* _WHAT YOU SHOULD DO_
Give the number of lines in the entries that contain "AGND". State only the count.
Start of PROVIDED RECORDS
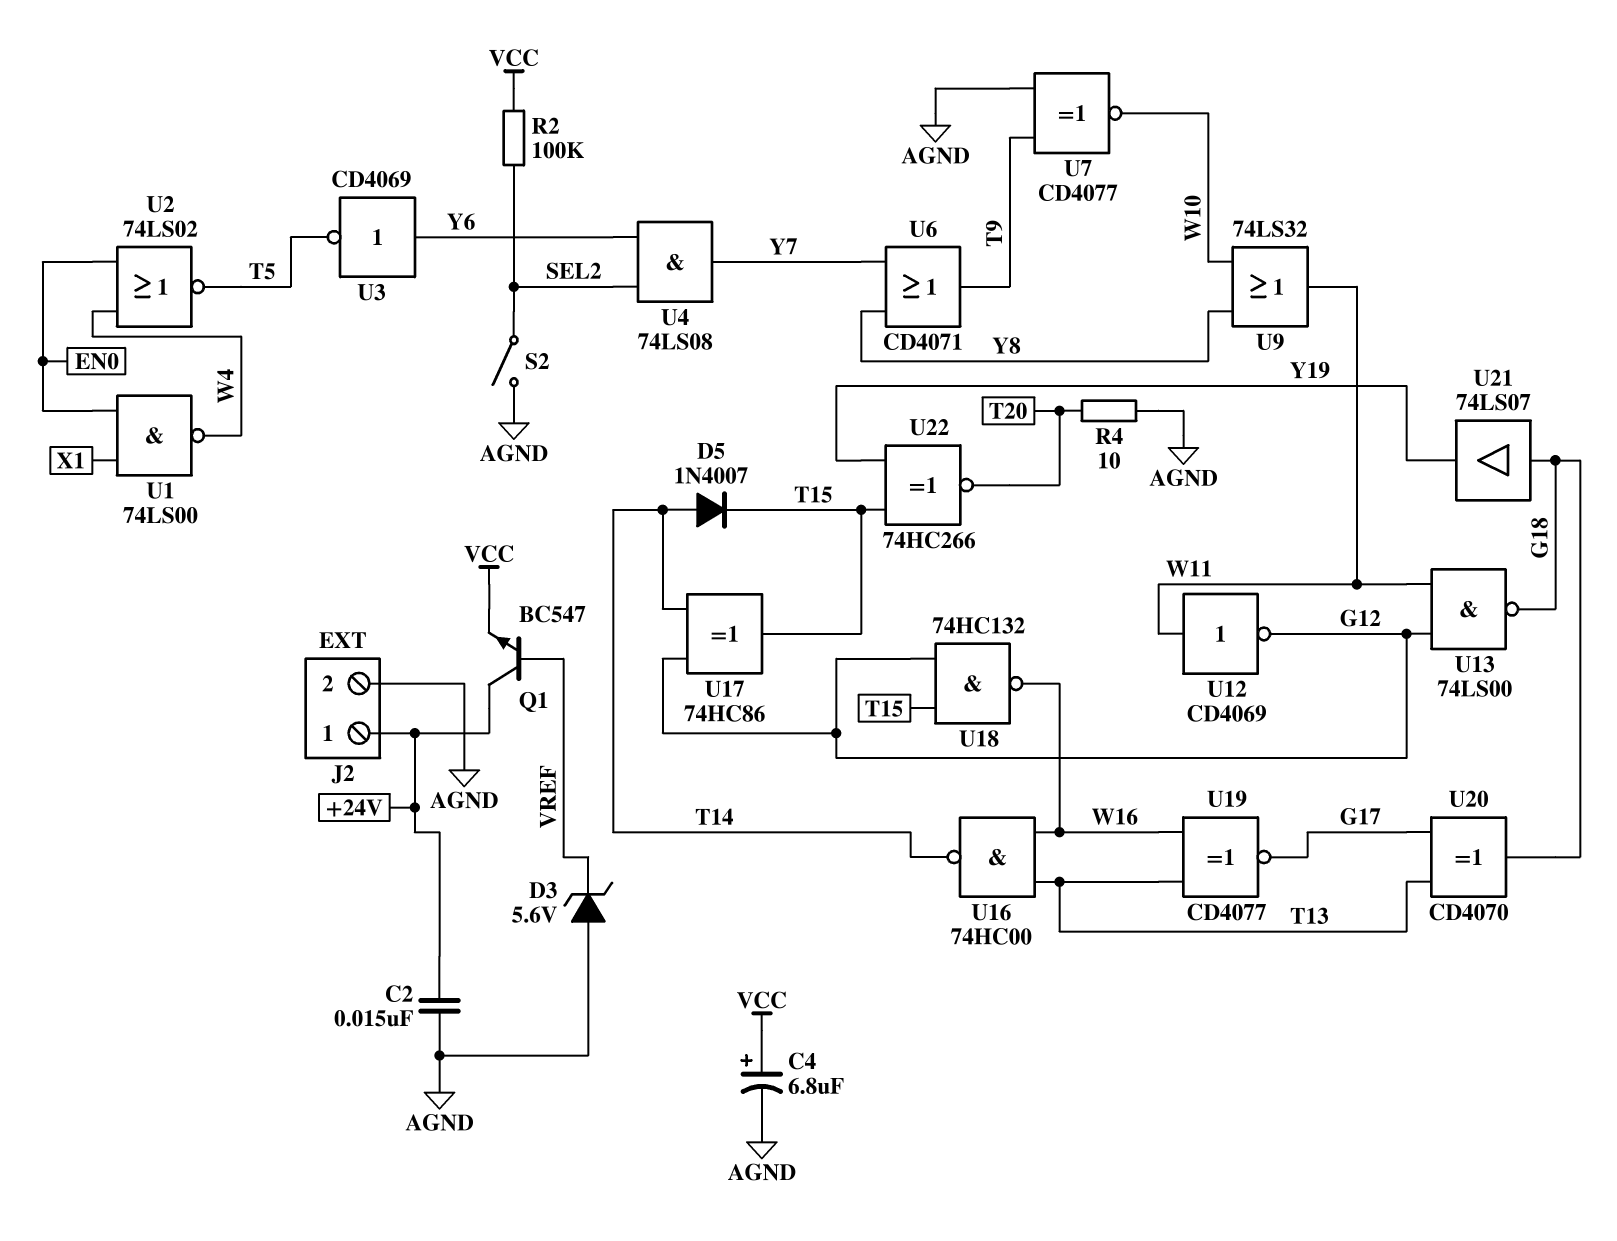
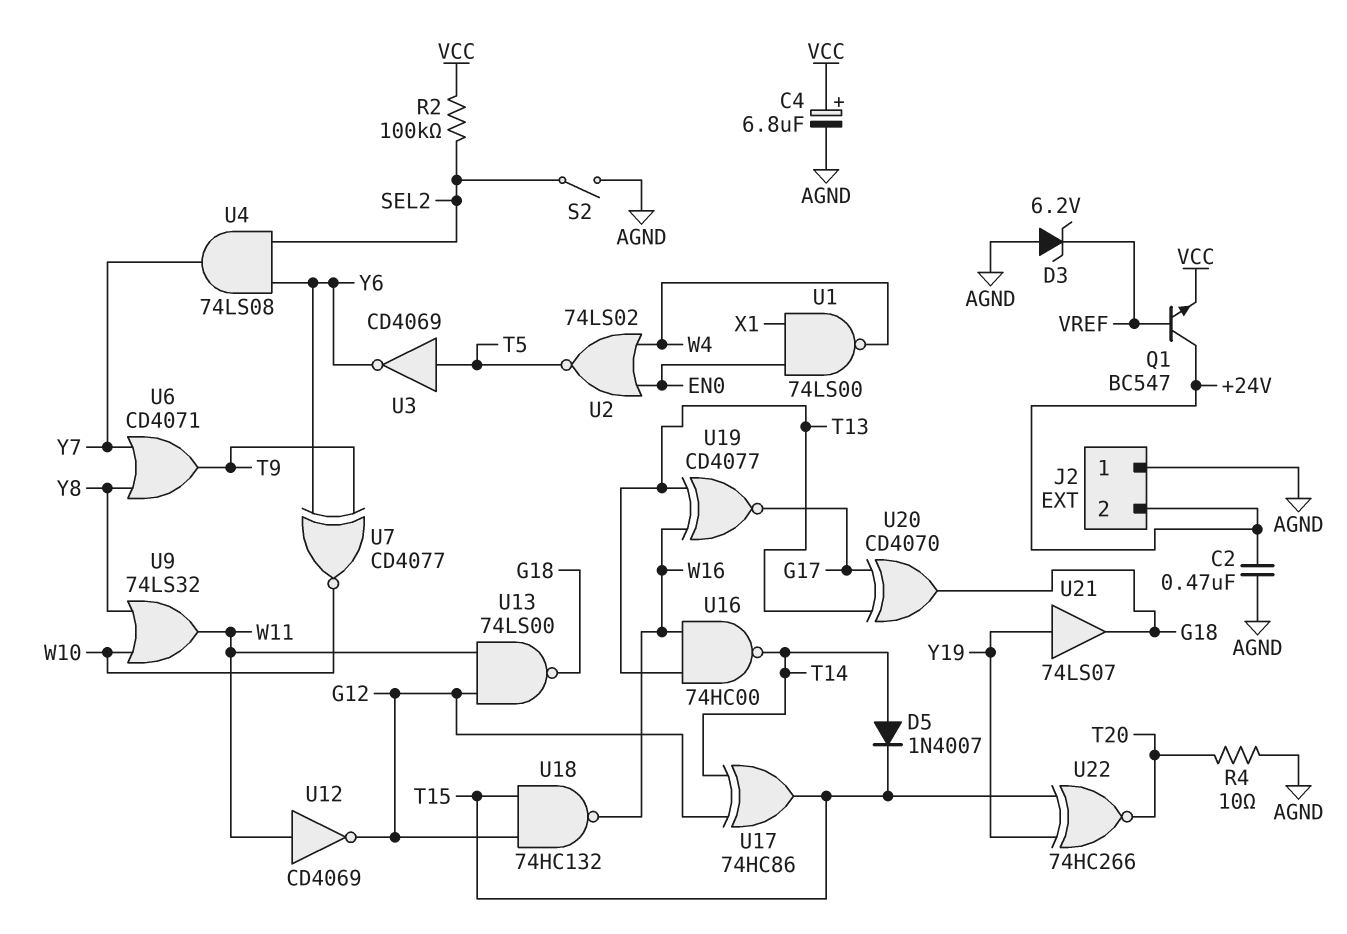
C2: 15nF (+24V, AGND) -> 470nF (+24V, AGND)
D3: zener 5.6V (A AGND, K VREF) -> zener 6.2V (A AGND, K VREF)
J2 pin 1: +24V -> AGND
J2 pin 2: AGND -> +24V
U3: NOT CD4069 (in Y6, out T5) -> NOT CD4069 (in T5, out Y6)
U7: XNOR CD4077 (in AGND, in T9, out W10) -> XNOR CD4077 (in T9, in Y6, out W10)
U21: buffer 74LS07 (in G18, out Y19) -> buffer 74LS07 (in Y19, out G18)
End of PROVIDED RECORDS
* _TASK ANSWER_
5